'''

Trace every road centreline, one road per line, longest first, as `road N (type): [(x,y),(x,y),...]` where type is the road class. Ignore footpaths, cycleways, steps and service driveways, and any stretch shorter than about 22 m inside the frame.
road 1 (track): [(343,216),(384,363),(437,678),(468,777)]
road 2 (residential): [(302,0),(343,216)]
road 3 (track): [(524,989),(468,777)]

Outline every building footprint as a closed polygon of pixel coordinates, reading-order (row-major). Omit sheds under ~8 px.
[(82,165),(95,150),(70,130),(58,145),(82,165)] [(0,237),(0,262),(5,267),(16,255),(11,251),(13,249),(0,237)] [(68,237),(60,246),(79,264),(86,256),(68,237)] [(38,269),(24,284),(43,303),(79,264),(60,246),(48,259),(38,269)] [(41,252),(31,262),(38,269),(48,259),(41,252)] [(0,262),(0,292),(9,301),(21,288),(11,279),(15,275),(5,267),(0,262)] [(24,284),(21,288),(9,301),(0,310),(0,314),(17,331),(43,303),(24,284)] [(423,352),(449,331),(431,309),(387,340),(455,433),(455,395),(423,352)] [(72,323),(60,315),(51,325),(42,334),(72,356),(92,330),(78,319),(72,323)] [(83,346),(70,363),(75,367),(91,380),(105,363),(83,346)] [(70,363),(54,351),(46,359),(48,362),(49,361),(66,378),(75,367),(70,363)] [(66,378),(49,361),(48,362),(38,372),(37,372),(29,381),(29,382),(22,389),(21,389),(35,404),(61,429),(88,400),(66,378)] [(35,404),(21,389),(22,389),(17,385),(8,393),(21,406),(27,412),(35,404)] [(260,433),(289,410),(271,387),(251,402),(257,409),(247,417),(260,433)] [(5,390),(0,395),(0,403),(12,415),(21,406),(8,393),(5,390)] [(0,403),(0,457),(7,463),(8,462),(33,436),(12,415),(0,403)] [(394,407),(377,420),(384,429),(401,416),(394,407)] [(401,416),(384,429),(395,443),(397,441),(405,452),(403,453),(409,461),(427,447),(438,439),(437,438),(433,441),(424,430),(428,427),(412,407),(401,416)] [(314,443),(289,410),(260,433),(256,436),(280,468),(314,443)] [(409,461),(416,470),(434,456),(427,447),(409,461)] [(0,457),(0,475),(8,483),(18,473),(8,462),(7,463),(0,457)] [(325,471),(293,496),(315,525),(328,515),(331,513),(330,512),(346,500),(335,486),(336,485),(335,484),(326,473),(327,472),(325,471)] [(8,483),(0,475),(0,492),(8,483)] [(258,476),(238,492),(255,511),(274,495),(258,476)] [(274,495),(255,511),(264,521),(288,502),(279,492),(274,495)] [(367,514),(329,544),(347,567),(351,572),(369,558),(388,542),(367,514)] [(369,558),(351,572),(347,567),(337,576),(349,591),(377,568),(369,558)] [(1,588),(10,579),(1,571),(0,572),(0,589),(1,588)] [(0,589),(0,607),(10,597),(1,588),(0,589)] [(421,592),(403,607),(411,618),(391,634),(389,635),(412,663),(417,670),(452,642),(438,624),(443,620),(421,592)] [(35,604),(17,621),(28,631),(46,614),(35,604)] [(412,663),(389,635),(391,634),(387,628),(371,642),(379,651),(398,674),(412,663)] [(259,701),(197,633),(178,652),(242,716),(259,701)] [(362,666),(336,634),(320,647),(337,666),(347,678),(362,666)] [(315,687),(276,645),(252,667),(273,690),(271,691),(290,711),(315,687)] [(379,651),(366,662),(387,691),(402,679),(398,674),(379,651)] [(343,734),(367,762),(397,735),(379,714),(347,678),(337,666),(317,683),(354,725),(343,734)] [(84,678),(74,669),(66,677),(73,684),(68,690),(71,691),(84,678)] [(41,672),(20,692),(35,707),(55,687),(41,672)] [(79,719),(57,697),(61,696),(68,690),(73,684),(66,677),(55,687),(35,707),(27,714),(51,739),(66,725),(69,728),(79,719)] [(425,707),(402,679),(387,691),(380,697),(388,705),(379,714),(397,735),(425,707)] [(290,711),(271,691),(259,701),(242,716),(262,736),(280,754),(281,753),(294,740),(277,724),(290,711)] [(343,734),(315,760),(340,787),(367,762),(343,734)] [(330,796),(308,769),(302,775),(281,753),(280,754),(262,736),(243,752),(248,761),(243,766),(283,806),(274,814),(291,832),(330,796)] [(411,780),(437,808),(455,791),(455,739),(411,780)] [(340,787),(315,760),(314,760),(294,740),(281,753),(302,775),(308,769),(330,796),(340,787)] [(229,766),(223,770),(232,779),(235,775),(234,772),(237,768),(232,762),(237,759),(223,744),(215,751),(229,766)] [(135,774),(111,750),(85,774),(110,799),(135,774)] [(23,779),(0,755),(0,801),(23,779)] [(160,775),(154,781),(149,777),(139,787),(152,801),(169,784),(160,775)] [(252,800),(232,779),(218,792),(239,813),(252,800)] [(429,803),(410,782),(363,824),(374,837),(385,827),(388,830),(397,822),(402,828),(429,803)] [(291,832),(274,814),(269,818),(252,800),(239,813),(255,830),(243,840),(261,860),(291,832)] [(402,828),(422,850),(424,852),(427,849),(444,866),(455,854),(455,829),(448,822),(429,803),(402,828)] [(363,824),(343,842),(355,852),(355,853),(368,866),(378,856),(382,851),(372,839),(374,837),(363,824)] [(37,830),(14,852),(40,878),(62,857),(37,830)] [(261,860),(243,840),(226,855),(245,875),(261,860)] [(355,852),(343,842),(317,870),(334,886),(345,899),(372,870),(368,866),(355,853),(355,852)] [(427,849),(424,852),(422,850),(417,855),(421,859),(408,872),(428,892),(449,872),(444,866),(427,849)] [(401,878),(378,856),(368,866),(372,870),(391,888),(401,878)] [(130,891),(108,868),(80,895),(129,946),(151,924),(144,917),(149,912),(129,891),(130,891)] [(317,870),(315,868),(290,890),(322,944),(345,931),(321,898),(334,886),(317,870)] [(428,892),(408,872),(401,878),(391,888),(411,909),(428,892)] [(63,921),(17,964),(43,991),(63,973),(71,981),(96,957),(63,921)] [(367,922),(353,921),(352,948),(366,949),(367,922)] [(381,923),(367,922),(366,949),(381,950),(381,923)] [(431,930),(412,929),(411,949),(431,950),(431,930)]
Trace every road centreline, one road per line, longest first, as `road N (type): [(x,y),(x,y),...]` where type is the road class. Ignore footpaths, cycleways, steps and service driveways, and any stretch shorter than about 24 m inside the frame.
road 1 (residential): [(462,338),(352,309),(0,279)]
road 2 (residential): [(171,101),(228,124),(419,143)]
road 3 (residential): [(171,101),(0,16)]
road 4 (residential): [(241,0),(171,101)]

'''

__WORK REQUEST__. Transcribe the listing above exactly, including every line.

__ANSWER BOX__.
Trace every road centreline, one road per line, longest first, as `road N (type): [(x,y),(x,y),...]` where type is the road class. Ignore footpaths, cycleways, steps and service driveways, and any stretch shorter than about 22 m inside the frame.
road 1 (track): [(343,216),(384,363),(437,678),(468,777)]
road 2 (residential): [(302,0),(343,216)]
road 3 (track): [(524,989),(468,777)]

Outline every building footprint as a closed polygon of pixel coordinates, reading-order (row-major). Omit sheds under ~8 px.
[(82,165),(95,150),(70,130),(58,145),(82,165)] [(0,237),(0,262),(5,267),(16,255),(11,251),(13,249),(0,237)] [(68,237),(60,246),(79,264),(86,256),(68,237)] [(38,269),(24,284),(43,303),(79,264),(60,246),(48,259),(38,269)] [(41,252),(31,262),(38,269),(48,259),(41,252)] [(0,262),(0,292),(9,301),(21,288),(11,279),(15,275),(5,267),(0,262)] [(24,284),(21,288),(9,301),(0,310),(0,314),(17,331),(43,303),(24,284)] [(423,352),(449,331),(431,309),(387,340),(455,433),(455,395),(423,352)] [(72,323),(60,315),(51,325),(42,334),(72,356),(92,330),(78,319),(72,323)] [(83,346),(70,363),(75,367),(91,380),(105,363),(83,346)] [(70,363),(54,351),(46,359),(48,362),(49,361),(66,378),(75,367),(70,363)] [(66,378),(49,361),(48,362),(38,372),(37,372),(29,381),(29,382),(22,389),(21,389),(35,404),(61,429),(88,400),(66,378)] [(35,404),(21,389),(22,389),(17,385),(8,393),(21,406),(27,412),(35,404)] [(260,433),(289,410),(271,387),(251,402),(257,409),(247,417),(260,433)] [(5,390),(0,395),(0,403),(12,415),(21,406),(8,393),(5,390)] [(0,403),(0,457),(7,463),(8,462),(33,436),(12,415),(0,403)] [(394,407),(377,420),(384,429),(401,416),(394,407)] [(401,416),(384,429),(395,443),(397,441),(405,452),(403,453),(409,461),(427,447),(438,439),(437,438),(433,441),(424,430),(428,427),(412,407),(401,416)] [(314,443),(289,410),(260,433),(256,436),(280,468),(314,443)] [(409,461),(416,470),(434,456),(427,447),(409,461)] [(0,457),(0,475),(8,483),(18,473),(8,462),(7,463),(0,457)] [(325,471),(293,496),(315,525),(328,515),(331,513),(330,512),(346,500),(335,486),(336,485),(335,484),(326,473),(327,472),(325,471)] [(8,483),(0,475),(0,492),(8,483)] [(258,476),(238,492),(255,511),(274,495),(258,476)] [(274,495),(255,511),(264,521),(288,502),(279,492),(274,495)] [(367,514),(329,544),(347,567),(351,572),(369,558),(388,542),(367,514)] [(369,558),(351,572),(347,567),(337,576),(349,591),(377,568),(369,558)] [(1,588),(10,579),(1,571),(0,572),(0,589),(1,588)] [(0,589),(0,607),(10,597),(1,588),(0,589)] [(421,592),(403,607),(411,618),(391,634),(389,635),(412,663),(417,670),(452,642),(438,624),(443,620),(421,592)] [(35,604),(17,621),(28,631),(46,614),(35,604)] [(412,663),(389,635),(391,634),(387,628),(371,642),(379,651),(398,674),(412,663)] [(259,701),(197,633),(178,652),(242,716),(259,701)] [(362,666),(336,634),(320,647),(337,666),(347,678),(362,666)] [(315,687),(276,645),(252,667),(273,690),(271,691),(290,711),(315,687)] [(379,651),(366,662),(387,691),(402,679),(398,674),(379,651)] [(343,734),(367,762),(397,735),(379,714),(347,678),(337,666),(317,683),(354,725),(343,734)] [(84,678),(74,669),(66,677),(73,684),(68,690),(71,691),(84,678)] [(41,672),(20,692),(35,707),(55,687),(41,672)] [(79,719),(57,697),(61,696),(68,690),(73,684),(66,677),(55,687),(35,707),(27,714),(51,739),(66,725),(69,728),(79,719)] [(425,707),(402,679),(387,691),(380,697),(388,705),(379,714),(397,735),(425,707)] [(290,711),(271,691),(259,701),(242,716),(262,736),(280,754),(281,753),(294,740),(277,724),(290,711)] [(343,734),(315,760),(340,787),(367,762),(343,734)] [(330,796),(308,769),(302,775),(281,753),(280,754),(262,736),(243,752),(248,761),(243,766),(283,806),(274,814),(291,832),(330,796)] [(411,780),(437,808),(455,791),(455,739),(411,780)] [(340,787),(315,760),(314,760),(294,740),(281,753),(302,775),(308,769),(330,796),(340,787)] [(229,766),(223,770),(232,779),(235,775),(234,772),(237,768),(232,762),(237,759),(223,744),(215,751),(229,766)] [(135,774),(111,750),(85,774),(110,799),(135,774)] [(23,779),(0,755),(0,801),(23,779)] [(160,775),(154,781),(149,777),(139,787),(152,801),(169,784),(160,775)] [(252,800),(232,779),(218,792),(239,813),(252,800)] [(429,803),(410,782),(363,824),(374,837),(385,827),(388,830),(397,822),(402,828),(429,803)] [(291,832),(274,814),(269,818),(252,800),(239,813),(255,830),(243,840),(261,860),(291,832)] [(402,828),(422,850),(424,852),(427,849),(444,866),(455,854),(455,829),(448,822),(429,803),(402,828)] [(363,824),(343,842),(355,852),(355,853),(368,866),(378,856),(382,851),(372,839),(374,837),(363,824)] [(37,830),(14,852),(40,878),(62,857),(37,830)] [(261,860),(243,840),(226,855),(245,875),(261,860)] [(355,852),(343,842),(317,870),(334,886),(345,899),(372,870),(368,866),(355,853),(355,852)] [(427,849),(424,852),(422,850),(417,855),(421,859),(408,872),(428,892),(449,872),(444,866),(427,849)] [(401,878),(378,856),(368,866),(372,870),(391,888),(401,878)] [(130,891),(108,868),(80,895),(129,946),(151,924),(144,917),(149,912),(129,891),(130,891)] [(317,870),(315,868),(290,890),(322,944),(345,931),(321,898),(334,886),(317,870)] [(428,892),(408,872),(401,878),(391,888),(411,909),(428,892)] [(63,921),(17,964),(43,991),(63,973),(71,981),(96,957),(63,921)] [(367,922),(353,921),(352,948),(366,949),(367,922)] [(381,923),(367,922),(366,949),(381,950),(381,923)] [(431,930),(412,929),(411,949),(431,950),(431,930)]
Trace every road centreline, one road per line, longest first, as `road N (type): [(x,y),(x,y),...]` where type is the road class. Ignore footpaths, cycleways, steps and service driveways, and any stretch shorter than about 24 m inside the frame.
road 1 (residential): [(462,338),(352,309),(0,279)]
road 2 (residential): [(171,101),(228,124),(419,143)]
road 3 (residential): [(171,101),(0,16)]
road 4 (residential): [(241,0),(171,101)]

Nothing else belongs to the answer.